### WORK ORDER
All lines from the first line of the material up to and including the line with "turquoise sosefel 368,205" must be copied exactly, and no others.

[Start of section]

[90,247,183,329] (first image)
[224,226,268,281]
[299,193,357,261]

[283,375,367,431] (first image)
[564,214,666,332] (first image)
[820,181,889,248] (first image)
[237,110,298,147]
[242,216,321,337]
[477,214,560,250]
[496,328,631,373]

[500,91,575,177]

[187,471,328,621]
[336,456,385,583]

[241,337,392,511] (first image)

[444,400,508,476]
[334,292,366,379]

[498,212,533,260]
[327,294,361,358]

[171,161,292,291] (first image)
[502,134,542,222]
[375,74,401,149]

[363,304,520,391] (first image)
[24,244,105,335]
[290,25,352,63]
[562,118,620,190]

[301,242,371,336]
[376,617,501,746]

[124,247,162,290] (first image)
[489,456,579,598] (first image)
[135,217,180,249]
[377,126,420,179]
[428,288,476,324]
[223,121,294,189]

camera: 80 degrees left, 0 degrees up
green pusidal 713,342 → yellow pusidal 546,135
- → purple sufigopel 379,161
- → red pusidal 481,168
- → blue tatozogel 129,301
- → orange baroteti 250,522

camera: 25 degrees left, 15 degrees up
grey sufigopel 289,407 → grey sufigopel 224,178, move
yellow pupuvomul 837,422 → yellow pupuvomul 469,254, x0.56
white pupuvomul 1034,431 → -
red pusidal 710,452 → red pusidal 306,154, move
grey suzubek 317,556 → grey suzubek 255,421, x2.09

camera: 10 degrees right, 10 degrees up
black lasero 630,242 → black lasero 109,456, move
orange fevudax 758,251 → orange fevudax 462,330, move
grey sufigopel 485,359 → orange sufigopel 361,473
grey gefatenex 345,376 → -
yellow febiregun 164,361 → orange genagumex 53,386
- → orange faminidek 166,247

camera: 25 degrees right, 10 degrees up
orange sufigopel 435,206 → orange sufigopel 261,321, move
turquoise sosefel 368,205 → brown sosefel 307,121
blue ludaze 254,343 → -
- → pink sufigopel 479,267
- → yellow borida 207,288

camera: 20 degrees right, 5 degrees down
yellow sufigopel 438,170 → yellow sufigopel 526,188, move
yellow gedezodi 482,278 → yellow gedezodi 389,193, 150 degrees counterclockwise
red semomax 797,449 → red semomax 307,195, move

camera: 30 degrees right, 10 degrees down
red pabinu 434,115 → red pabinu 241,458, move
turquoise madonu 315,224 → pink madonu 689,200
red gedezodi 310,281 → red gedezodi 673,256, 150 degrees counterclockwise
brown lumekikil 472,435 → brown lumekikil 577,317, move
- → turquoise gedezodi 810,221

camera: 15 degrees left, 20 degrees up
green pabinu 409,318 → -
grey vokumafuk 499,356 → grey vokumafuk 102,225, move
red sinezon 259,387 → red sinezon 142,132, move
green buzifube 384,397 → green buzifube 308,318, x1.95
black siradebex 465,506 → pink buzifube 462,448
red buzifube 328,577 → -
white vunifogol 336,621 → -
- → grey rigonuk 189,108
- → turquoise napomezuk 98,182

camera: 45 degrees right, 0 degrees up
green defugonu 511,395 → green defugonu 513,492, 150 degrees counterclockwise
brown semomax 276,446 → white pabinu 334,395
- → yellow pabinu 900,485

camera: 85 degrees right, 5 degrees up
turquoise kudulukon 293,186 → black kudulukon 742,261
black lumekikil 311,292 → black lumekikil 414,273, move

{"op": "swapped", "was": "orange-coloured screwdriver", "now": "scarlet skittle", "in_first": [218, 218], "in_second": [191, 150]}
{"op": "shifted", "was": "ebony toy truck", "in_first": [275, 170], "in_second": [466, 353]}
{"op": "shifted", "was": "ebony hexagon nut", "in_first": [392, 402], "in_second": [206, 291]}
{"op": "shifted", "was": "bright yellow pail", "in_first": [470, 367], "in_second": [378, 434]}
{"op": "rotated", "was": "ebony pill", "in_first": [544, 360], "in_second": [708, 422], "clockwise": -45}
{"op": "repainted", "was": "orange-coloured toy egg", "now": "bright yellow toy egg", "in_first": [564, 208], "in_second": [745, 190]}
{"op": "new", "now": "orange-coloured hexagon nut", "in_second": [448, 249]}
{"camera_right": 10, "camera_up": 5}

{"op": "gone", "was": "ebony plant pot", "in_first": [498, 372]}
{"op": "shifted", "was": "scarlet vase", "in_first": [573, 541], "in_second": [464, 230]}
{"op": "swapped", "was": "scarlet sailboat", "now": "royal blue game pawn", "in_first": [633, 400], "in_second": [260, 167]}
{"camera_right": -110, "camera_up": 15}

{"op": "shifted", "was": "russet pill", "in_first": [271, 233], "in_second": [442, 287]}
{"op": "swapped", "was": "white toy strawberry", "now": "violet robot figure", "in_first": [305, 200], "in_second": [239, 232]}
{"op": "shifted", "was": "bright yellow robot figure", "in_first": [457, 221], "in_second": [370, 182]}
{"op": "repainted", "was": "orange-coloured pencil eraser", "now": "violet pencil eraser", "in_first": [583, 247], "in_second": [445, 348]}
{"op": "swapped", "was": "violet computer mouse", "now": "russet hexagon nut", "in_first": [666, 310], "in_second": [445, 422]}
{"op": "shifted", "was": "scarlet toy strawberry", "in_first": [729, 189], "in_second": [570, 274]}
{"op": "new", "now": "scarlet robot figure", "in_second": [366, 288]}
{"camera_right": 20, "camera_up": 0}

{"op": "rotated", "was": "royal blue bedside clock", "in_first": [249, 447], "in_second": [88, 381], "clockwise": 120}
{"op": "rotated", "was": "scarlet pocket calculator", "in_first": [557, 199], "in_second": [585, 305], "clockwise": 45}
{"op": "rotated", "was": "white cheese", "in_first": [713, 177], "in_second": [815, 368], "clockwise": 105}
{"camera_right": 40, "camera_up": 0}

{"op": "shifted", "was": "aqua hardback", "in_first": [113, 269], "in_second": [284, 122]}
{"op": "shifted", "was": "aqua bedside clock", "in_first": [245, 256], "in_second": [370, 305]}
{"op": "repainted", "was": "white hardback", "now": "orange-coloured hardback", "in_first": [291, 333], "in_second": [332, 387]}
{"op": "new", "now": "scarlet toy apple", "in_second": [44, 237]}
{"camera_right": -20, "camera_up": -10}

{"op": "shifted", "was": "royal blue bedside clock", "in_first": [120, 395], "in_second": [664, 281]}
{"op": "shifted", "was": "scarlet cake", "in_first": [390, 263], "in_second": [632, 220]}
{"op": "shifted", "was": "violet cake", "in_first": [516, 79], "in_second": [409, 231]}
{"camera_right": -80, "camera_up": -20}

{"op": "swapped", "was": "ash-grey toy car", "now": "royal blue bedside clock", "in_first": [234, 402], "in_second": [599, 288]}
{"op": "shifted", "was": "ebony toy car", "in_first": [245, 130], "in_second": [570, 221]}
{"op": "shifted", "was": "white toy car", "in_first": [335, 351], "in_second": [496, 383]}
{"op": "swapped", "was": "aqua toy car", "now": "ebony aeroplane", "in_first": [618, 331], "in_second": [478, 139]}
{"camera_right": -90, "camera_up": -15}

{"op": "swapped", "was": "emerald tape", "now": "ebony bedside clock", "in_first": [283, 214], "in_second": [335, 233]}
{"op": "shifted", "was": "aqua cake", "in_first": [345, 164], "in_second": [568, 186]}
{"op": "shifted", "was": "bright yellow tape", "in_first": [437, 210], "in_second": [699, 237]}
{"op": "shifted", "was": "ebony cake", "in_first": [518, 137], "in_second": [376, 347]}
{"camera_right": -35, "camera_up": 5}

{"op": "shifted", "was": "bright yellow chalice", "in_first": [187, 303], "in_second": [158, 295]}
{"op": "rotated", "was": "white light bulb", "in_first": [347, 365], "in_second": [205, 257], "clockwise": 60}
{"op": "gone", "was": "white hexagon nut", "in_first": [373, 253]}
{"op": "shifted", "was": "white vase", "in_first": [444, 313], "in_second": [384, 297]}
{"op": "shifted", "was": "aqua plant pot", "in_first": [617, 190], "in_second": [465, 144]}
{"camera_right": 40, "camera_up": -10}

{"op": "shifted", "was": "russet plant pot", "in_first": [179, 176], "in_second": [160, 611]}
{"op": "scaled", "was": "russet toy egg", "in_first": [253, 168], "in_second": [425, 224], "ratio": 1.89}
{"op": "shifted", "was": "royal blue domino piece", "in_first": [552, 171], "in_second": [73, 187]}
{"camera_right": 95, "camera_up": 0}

[End of section]

### SOLUTION FOR THIS PROBLEM
[90,247,183,329] (first image)
[224,226,268,281]
[299,193,357,261]

[283,375,367,431] (first image)
[564,214,666,332] (first image)
[820,181,889,248] (first image)
[237,110,298,147]
[242,216,321,337]
[477,214,560,250]
[496,328,631,373]

[500,91,575,177]

[187,471,328,621]
[336,456,385,583]

[241,337,392,511] (first image)

[444,400,508,476]
[334,292,366,379]

[498,212,533,260]
[327,294,361,358]

[171,161,292,291] (first image)
[502,134,542,222]
[375,74,401,149]

[363,304,520,391] (first image)
[24,244,105,335]
[290,25,352,63]
[562,118,620,190]

[301,242,371,336]
[376,617,501,746]

[124,247,162,290] (first image)
[489,456,579,598] (first image)
[135,217,180,249]
[377,126,420,179]
[428,288,476,324]
[223,121,294,189]

camera: 80 degrees left, 0 degrees up
green pusidal 713,342 → yellow pusidal 546,135
- → purple sufigopel 379,161
- → red pusidal 481,168
- → blue tatozogel 129,301
- → orange baroteti 250,522

camera: 25 degrees left, 15 degrees up
grey sufigopel 289,407 → grey sufigopel 224,178, move
yellow pupuvomul 837,422 → yellow pupuvomul 469,254, x0.56
white pupuvomul 1034,431 → -
red pusidal 710,452 → red pusidal 306,154, move
grey suzubek 317,556 → grey suzubek 255,421, x2.09

camera: 10 degrees right, 10 degrees up
black lasero 630,242 → black lasero 109,456, move
orange fevudax 758,251 → orange fevudax 462,330, move
grey sufigopel 485,359 → orange sufigopel 361,473
grey gefatenex 345,376 → -
yellow febiregun 164,361 → orange genagumex 53,386
- → orange faminidek 166,247

camera: 25 degrees right, 10 degrees up
orange sufigopel 435,206 → orange sufigopel 261,321, move
turquoise sosefel 368,205 → brown sosefel 307,121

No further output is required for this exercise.